INFORMATION SHOWN below:

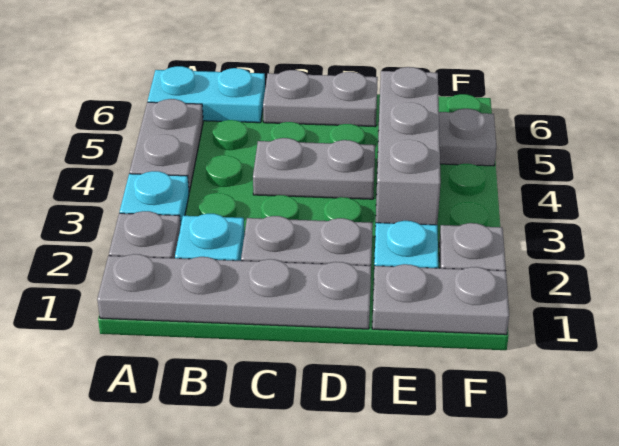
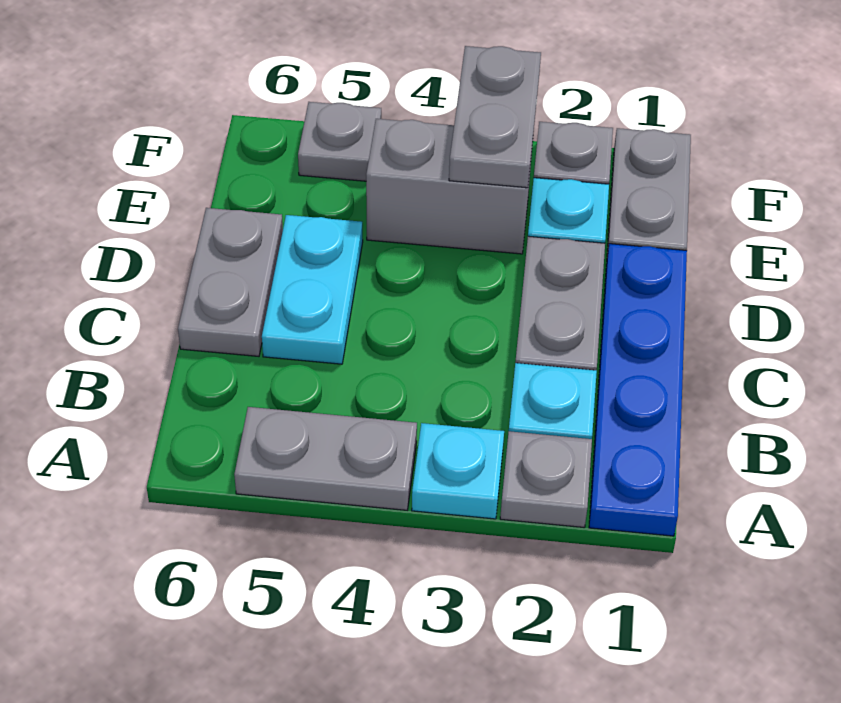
grey plate A1:D1 level 1 -> blue plate A1:D1 level 1
cyan plate A6:B6 level 1 -> cyan plate C5:D5 level 1
grey plate C4:D4 level 1 -> grey plate E3:F3 level 2
grey brick E3:E5 level 1 -> grey brick E3:E4 level 1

End of INFORMATION SHOWN.

* _WHAT TO PRODUCE_
Reproduce all of the data exactly, omitting each picture it holds.

* _RESPONSE_
grey plate A1:D1 level 1 -> blue plate A1:D1 level 1
cyan plate A6:B6 level 1 -> cyan plate C5:D5 level 1
grey plate C4:D4 level 1 -> grey plate E3:F3 level 2
grey brick E3:E5 level 1 -> grey brick E3:E4 level 1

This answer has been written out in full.